- EXERCISE
Leaving the pictures aside, transcribe only and exactly the lines from the one with "C3: 330uF (+12V, GND) -> 4700uF (+12V, GND)" through the end of the entries, both included.

[Before and after images]
= = = = =

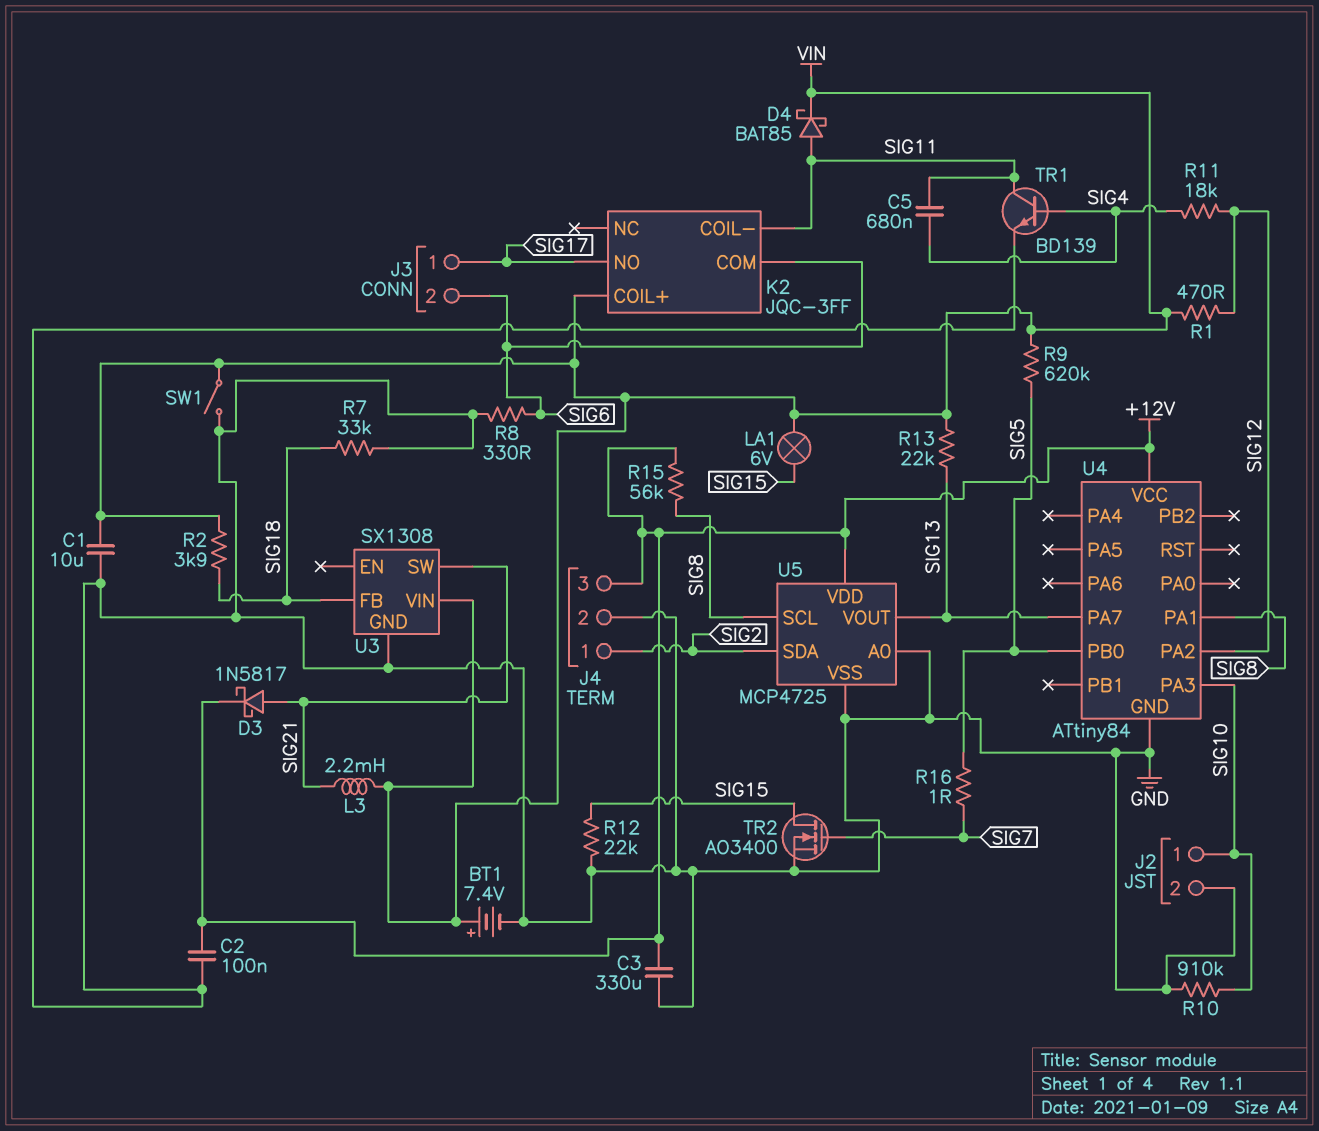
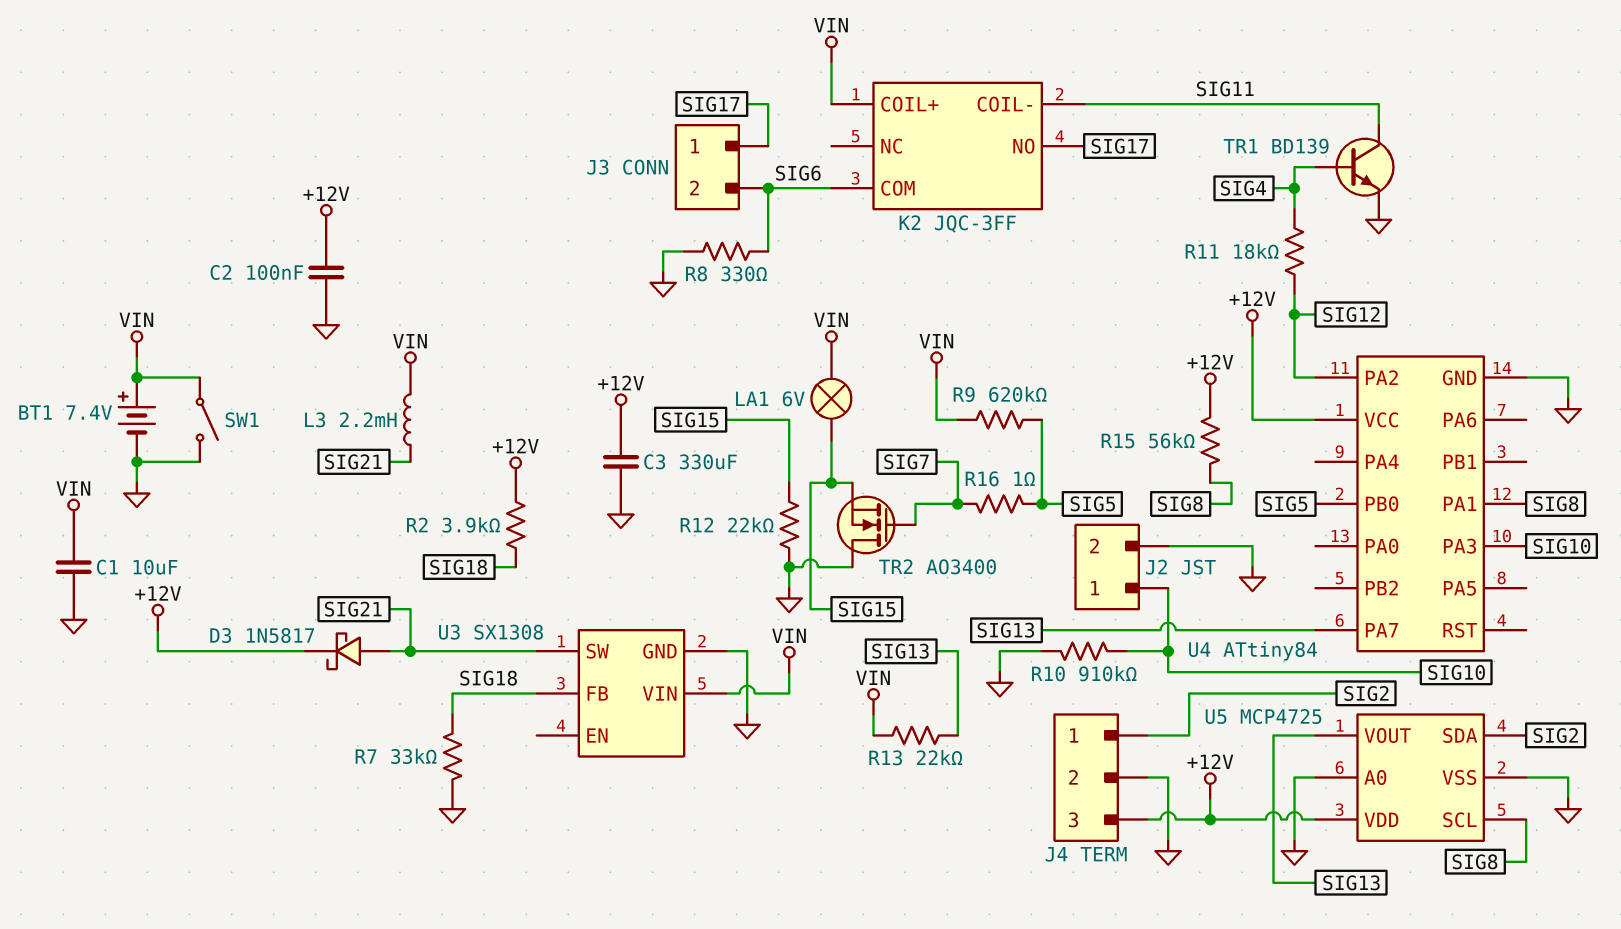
C5: 680nF (SIG4, SIG11) -> none
D4: schottky BAT85 (A SIG11, K VIN) -> none
R1: 470 (SIG12, VIN) -> none
R2: 3.9k (SIG18, VIN) -> 3.9k (+12V, SIG18)
TR2: NMOS AO3400 (G SIG7, D SIG15, S GND) -> NMOS AO3400 (G SIG7, D GND, S SIG15)

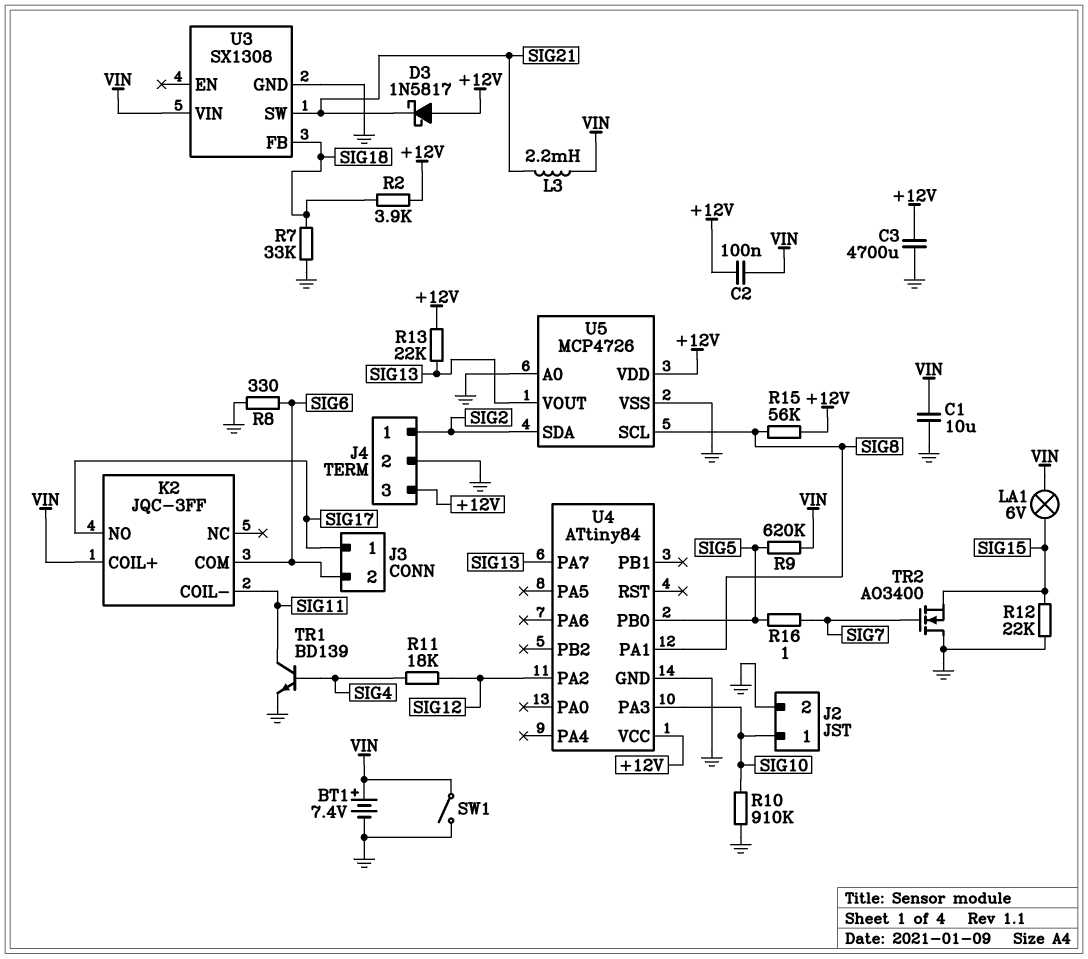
C2: 100nF (+12V, GND) -> 100nF (+12V, VIN)
C3: 330uF (+12V, GND) -> 4700uF (+12V, GND)
D3: schottky 1N5817 (A SIG21, K +12V) -> schottky 1N5817 (A +12V, K SIG21)
R13: 22k (SIG13, VIN) -> 22k (+12V, SIG13)
U5: MCP4725 -> MCP4726

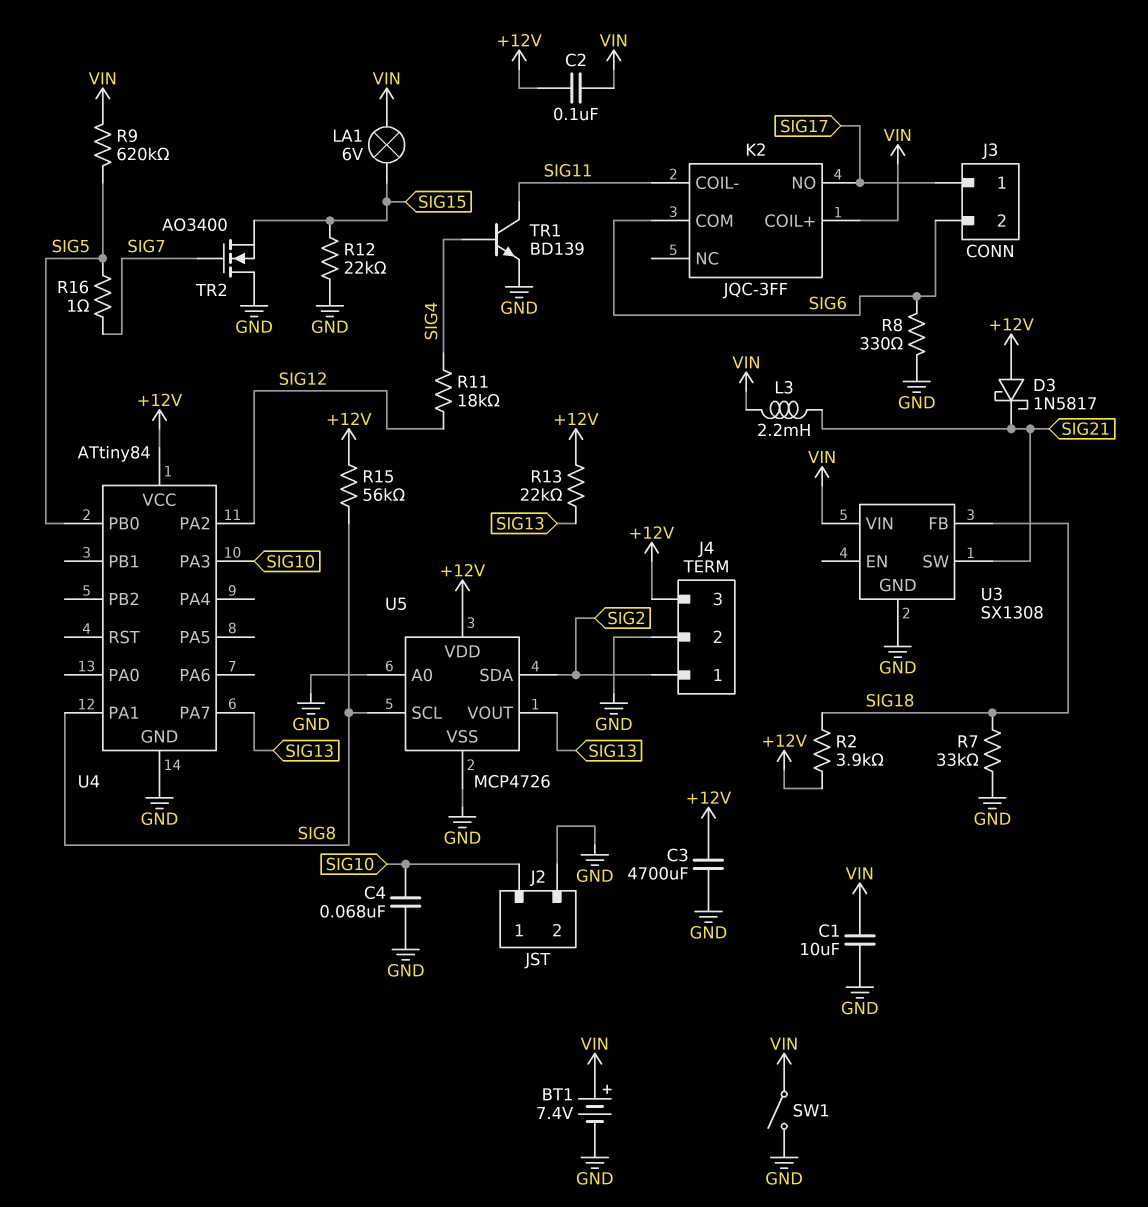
C4: none -> 68nF (GND, SIG10)
R10: 910k (GND, SIG10) -> none

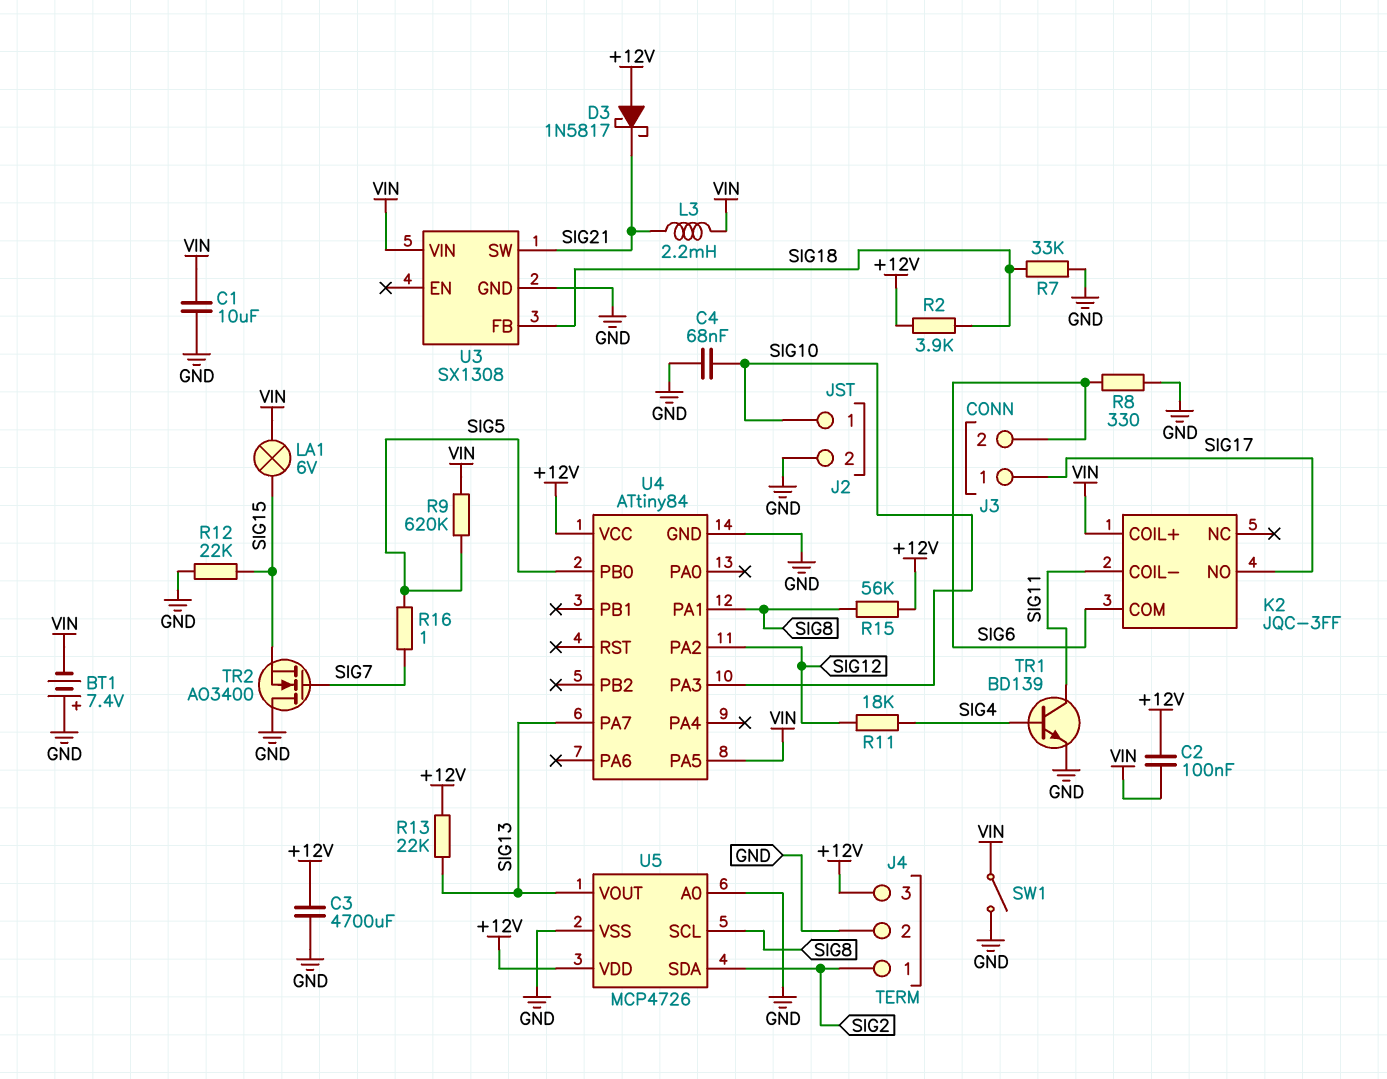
BT1: 7.4V (plus VIN, minus GND) -> 7.4V (plus GND, minus VIN)
U4 pin PA5: none -> VIN

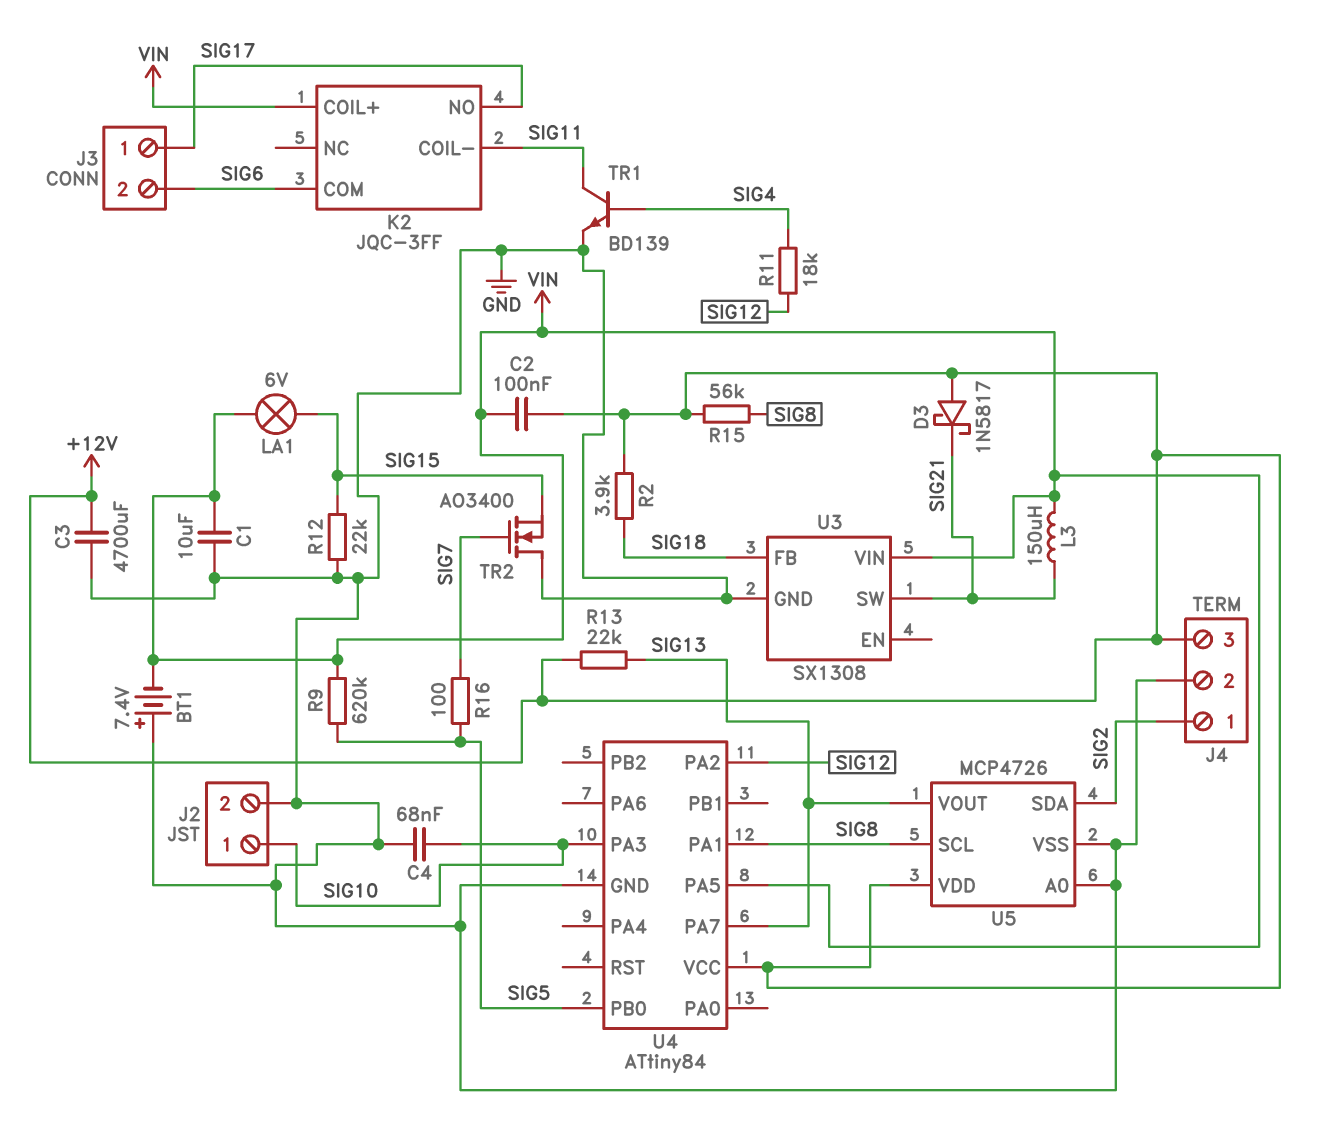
L3: 2.2mH (SIG21, VIN) -> 150uH (SIG21, VIN)
R7: 33k (GND, SIG18) -> none
R8: 330 (GND, SIG6) -> none
R16: 1 (SIG5, SIG7) -> 100 (SIG5, SIG7)
SW1: switch (GND, VIN) -> none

= = = = =

- TASK RESULT
C3: 330uF (+12V, GND) -> 4700uF (+12V, GND)
D3: schottky 1N5817 (A SIG21, K +12V) -> schottky 1N5817 (A +12V, K SIG21)
R13: 22k (SIG13, VIN) -> 22k (+12V, SIG13)
U5: MCP4725 -> MCP4726

C4: none -> 68nF (GND, SIG10)
R10: 910k (GND, SIG10) -> none

BT1: 7.4V (plus VIN, minus GND) -> 7.4V (plus GND, minus VIN)
U4 pin PA5: none -> VIN

L3: 2.2mH (SIG21, VIN) -> 150uH (SIG21, VIN)
R7: 33k (GND, SIG18) -> none
R8: 330 (GND, SIG6) -> none
R16: 1 (SIG5, SIG7) -> 100 (SIG5, SIG7)
SW1: switch (GND, VIN) -> none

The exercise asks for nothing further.